Exercise description: Search the data for the string "power", and report each line where it is found.

Records for processing:
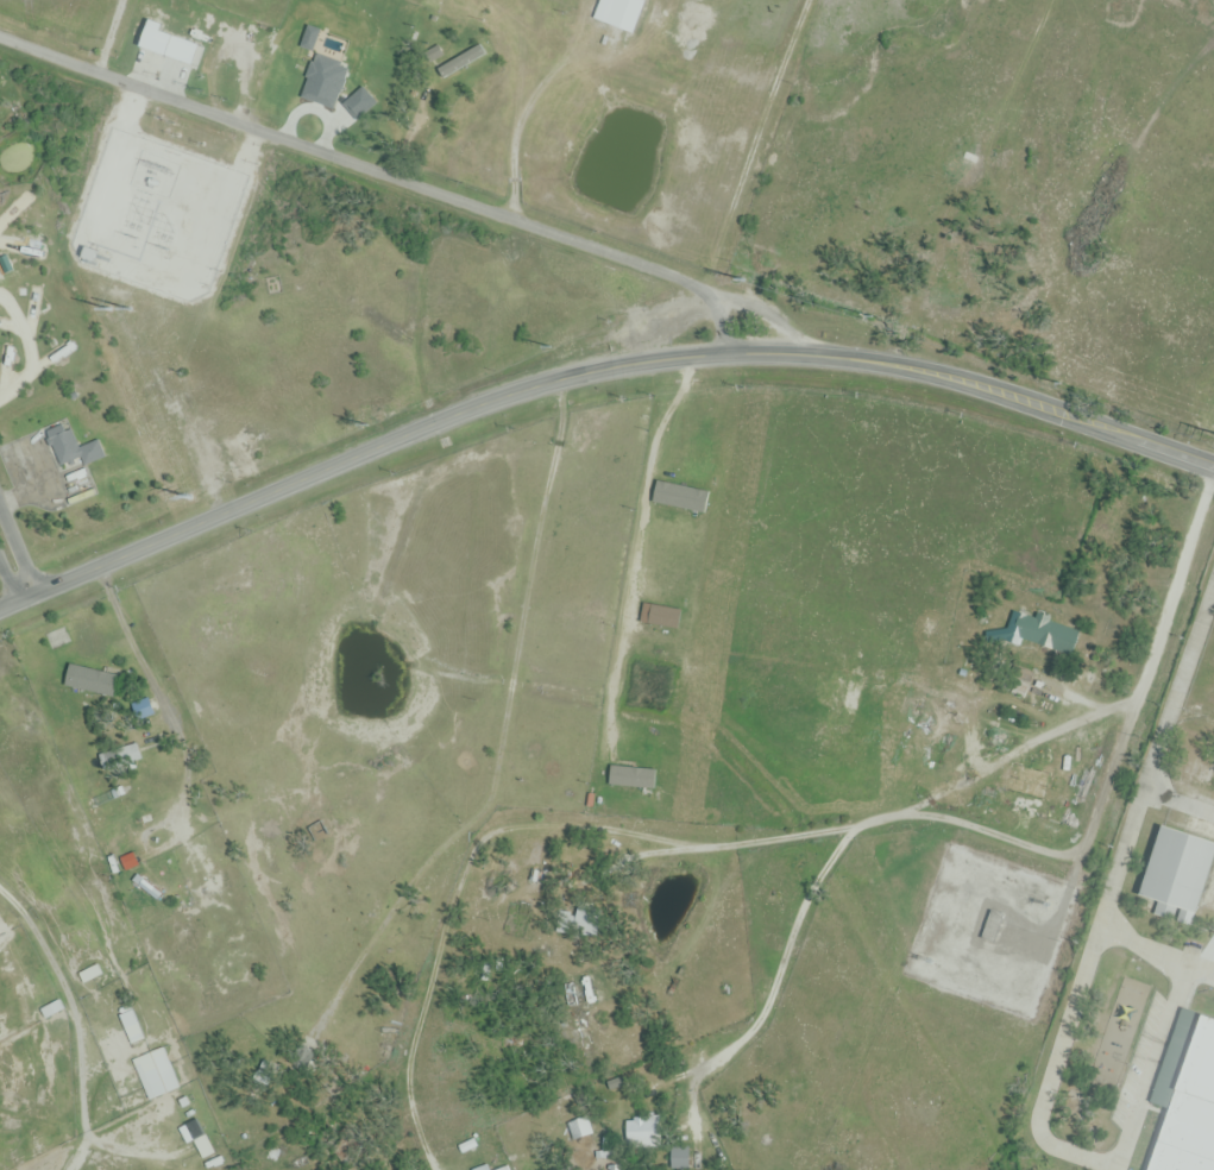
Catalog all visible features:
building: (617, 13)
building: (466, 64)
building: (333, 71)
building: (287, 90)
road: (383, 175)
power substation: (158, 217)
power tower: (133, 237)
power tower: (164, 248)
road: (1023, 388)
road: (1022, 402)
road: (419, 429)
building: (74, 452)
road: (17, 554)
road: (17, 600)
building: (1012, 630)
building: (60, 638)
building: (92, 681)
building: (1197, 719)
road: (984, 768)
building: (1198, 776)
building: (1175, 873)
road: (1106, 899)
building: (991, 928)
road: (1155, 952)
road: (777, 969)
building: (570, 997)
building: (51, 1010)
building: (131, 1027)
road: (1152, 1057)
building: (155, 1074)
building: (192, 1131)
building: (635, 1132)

Answer area:
power substation: (158, 217)
power tower: (133, 237)
power tower: (164, 248)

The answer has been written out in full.